------ Material to process

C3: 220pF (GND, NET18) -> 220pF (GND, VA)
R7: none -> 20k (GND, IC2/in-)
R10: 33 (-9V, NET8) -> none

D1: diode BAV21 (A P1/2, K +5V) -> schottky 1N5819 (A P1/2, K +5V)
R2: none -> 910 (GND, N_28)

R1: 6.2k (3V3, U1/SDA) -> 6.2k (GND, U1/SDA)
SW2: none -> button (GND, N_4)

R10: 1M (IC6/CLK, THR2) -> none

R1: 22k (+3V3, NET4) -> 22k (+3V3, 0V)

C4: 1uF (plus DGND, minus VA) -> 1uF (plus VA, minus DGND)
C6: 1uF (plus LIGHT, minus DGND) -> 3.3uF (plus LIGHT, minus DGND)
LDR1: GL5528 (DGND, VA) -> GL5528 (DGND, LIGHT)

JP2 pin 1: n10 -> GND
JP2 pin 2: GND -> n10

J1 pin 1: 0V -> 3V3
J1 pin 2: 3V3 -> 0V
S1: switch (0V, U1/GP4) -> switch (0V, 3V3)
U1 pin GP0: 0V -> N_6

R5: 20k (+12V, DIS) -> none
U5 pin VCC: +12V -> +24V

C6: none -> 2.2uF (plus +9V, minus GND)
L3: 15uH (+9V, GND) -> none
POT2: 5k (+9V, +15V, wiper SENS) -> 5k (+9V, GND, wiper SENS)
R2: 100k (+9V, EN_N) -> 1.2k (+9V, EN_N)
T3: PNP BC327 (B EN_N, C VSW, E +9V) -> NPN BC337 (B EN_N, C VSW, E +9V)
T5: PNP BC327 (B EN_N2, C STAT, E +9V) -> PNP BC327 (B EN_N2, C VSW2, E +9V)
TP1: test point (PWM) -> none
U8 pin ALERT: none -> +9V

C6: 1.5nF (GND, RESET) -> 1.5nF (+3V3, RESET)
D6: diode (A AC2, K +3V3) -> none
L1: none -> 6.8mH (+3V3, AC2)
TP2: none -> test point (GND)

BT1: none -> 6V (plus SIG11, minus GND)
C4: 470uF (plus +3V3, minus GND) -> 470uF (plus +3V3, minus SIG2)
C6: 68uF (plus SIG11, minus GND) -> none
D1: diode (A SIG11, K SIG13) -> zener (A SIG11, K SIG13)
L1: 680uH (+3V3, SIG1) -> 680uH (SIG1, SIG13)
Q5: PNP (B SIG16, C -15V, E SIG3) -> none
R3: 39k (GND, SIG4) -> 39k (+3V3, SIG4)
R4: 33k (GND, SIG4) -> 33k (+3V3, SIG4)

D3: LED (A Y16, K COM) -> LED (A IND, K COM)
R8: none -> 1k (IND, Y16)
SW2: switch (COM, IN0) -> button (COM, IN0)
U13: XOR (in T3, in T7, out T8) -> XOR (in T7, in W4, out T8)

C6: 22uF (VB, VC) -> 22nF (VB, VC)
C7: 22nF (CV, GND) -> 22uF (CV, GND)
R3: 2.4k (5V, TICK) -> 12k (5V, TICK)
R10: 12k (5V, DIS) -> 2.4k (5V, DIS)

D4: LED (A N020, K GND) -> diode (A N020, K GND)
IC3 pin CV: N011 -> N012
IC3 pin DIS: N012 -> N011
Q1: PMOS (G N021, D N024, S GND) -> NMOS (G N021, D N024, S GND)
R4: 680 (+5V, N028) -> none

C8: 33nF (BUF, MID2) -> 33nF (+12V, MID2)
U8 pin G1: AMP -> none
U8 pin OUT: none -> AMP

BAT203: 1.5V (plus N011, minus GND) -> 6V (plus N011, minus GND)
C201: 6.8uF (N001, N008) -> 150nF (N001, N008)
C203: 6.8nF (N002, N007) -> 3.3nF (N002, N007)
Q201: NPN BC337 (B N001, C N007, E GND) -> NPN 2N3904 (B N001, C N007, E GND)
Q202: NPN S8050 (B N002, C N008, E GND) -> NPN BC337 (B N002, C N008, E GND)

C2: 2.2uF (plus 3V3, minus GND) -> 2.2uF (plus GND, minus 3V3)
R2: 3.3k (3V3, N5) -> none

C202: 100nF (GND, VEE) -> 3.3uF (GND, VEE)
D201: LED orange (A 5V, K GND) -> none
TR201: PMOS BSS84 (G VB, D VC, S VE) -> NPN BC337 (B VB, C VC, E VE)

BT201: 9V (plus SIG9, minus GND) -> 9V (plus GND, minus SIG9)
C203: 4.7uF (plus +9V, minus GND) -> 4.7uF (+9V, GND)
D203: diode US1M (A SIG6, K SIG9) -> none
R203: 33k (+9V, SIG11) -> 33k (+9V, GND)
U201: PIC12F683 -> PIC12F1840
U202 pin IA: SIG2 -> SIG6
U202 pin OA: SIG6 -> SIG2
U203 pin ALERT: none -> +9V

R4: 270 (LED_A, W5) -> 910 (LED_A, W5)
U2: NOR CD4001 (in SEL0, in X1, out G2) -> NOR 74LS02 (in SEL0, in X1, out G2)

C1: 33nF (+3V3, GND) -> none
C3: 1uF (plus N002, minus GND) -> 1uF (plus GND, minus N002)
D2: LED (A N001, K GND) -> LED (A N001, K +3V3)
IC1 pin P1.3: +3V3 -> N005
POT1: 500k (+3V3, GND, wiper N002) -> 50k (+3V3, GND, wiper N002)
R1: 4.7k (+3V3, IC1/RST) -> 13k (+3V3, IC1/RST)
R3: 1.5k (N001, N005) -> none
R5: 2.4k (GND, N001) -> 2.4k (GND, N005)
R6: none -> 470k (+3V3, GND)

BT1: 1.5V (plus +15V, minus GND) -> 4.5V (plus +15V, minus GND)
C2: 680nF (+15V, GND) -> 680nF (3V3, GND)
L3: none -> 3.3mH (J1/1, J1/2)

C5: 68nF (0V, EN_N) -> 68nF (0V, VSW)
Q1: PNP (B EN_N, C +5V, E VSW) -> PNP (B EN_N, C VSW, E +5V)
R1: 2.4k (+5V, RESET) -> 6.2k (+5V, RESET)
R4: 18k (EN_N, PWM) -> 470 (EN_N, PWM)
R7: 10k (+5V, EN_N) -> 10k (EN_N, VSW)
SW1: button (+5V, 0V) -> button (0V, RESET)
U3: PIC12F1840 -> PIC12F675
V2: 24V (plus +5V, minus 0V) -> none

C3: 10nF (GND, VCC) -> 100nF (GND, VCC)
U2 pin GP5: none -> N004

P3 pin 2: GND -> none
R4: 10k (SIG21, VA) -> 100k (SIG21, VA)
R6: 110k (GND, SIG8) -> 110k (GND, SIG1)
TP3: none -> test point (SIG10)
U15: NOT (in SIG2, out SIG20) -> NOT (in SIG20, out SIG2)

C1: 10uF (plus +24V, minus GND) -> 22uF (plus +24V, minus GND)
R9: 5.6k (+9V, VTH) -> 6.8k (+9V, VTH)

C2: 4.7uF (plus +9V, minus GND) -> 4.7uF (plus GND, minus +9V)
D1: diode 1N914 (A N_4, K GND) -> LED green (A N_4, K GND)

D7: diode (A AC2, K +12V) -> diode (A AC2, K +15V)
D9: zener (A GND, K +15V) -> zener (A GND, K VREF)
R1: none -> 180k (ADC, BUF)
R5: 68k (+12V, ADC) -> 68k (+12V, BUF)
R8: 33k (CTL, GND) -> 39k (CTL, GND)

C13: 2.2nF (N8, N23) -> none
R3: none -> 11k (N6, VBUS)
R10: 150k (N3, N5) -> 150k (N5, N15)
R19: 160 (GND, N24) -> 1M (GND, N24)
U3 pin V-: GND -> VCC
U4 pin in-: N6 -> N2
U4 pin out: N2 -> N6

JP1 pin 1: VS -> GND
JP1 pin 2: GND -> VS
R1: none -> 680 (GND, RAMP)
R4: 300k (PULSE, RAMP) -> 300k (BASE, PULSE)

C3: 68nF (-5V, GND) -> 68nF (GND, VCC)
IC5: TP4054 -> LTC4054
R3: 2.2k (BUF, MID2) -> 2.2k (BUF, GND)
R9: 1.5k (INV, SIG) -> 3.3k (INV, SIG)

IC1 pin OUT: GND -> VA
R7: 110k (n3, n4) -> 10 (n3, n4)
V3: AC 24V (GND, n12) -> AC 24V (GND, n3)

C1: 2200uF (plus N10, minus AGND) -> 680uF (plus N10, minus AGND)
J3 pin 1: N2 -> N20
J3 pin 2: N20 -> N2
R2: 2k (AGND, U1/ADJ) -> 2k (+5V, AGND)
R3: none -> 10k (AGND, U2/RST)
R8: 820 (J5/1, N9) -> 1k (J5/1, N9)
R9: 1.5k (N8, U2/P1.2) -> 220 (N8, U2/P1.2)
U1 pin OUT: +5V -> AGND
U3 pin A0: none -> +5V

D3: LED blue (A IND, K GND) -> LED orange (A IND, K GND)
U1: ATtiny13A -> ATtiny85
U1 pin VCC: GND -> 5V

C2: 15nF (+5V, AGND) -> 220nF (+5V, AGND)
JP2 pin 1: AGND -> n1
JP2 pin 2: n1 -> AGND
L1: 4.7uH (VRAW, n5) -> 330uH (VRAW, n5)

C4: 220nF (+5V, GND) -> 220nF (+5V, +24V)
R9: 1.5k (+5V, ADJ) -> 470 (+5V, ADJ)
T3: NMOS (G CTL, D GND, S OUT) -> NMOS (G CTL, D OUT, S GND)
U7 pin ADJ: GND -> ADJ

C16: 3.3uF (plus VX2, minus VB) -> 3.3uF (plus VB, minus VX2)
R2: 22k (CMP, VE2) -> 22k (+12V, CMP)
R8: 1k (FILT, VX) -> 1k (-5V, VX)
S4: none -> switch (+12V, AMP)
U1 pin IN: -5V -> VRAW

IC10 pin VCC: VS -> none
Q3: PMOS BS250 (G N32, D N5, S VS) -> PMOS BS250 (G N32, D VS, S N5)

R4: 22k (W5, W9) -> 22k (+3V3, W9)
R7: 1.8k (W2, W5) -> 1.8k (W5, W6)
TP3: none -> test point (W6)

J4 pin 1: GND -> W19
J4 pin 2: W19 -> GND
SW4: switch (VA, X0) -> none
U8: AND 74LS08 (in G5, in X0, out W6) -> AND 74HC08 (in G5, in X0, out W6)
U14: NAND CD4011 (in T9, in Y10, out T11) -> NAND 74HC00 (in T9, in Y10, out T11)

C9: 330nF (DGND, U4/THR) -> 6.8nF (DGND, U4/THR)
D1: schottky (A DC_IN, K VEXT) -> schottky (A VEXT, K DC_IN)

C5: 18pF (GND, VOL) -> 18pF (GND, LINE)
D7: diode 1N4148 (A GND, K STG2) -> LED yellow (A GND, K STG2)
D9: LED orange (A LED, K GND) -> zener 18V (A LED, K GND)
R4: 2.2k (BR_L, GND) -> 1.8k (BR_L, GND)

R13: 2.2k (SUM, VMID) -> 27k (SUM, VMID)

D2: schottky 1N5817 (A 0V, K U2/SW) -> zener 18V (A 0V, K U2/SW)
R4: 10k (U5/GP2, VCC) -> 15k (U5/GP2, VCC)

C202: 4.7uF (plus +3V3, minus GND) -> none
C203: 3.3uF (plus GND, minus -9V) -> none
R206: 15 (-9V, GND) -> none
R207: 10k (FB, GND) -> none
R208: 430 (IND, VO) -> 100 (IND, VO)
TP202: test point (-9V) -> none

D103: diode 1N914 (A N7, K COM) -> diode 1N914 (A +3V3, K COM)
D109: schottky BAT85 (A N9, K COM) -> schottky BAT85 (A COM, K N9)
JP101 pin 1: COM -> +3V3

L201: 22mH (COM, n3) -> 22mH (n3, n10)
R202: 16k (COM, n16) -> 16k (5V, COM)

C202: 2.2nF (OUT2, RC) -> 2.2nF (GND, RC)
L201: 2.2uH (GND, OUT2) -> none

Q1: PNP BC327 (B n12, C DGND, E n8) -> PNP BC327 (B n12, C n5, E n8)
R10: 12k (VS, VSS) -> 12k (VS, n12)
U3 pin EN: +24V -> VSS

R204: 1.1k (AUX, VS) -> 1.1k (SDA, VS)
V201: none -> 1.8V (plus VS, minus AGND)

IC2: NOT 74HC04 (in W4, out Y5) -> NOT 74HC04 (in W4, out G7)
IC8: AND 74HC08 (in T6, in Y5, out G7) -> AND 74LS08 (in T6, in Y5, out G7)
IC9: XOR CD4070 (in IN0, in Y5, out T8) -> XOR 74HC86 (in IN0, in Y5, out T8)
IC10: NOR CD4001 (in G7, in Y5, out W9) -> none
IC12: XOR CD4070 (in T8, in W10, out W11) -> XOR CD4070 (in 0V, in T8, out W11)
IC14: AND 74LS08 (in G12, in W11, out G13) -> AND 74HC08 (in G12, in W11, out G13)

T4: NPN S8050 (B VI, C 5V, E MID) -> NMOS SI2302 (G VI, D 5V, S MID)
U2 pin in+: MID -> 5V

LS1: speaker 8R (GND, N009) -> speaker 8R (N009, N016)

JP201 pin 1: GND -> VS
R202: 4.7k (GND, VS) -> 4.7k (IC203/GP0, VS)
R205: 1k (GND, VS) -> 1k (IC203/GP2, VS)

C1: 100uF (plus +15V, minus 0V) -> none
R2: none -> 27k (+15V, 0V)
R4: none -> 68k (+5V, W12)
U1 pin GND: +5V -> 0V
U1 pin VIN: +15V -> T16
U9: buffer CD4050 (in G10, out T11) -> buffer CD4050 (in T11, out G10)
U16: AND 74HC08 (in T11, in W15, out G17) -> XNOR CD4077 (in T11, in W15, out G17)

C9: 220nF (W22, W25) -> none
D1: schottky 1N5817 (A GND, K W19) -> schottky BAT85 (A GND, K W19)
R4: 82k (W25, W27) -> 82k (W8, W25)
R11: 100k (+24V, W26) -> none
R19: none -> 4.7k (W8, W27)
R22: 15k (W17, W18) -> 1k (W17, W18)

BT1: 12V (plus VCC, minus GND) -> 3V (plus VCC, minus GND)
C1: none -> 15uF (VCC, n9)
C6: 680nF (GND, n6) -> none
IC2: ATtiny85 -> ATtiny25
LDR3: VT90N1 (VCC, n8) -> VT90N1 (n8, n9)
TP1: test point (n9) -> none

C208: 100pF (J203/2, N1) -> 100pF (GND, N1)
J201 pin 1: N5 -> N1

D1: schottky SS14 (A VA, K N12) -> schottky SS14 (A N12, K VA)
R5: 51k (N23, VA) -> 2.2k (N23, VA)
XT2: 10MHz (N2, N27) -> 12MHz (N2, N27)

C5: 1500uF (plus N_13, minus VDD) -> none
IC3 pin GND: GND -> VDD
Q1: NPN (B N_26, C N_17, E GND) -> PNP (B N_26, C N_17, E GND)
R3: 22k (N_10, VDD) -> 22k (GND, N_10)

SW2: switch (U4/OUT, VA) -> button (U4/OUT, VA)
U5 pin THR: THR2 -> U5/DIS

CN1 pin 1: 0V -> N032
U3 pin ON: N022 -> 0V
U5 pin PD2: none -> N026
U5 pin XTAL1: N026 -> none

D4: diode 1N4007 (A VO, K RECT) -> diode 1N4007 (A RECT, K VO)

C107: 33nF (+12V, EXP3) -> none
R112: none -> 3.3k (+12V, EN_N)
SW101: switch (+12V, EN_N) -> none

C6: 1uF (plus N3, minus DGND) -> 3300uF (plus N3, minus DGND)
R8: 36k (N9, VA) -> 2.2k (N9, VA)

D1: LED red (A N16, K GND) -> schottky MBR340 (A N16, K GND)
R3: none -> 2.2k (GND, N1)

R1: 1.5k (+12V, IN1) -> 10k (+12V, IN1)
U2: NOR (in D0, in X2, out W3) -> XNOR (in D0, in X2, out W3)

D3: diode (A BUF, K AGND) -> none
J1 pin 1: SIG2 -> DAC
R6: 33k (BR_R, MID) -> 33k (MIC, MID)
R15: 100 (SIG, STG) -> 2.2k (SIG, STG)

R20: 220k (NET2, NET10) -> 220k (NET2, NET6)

------------

About this task:
Work out how many lines in the entries hold the string "wiper". Your answer should consist solely of that number.

The answer:
2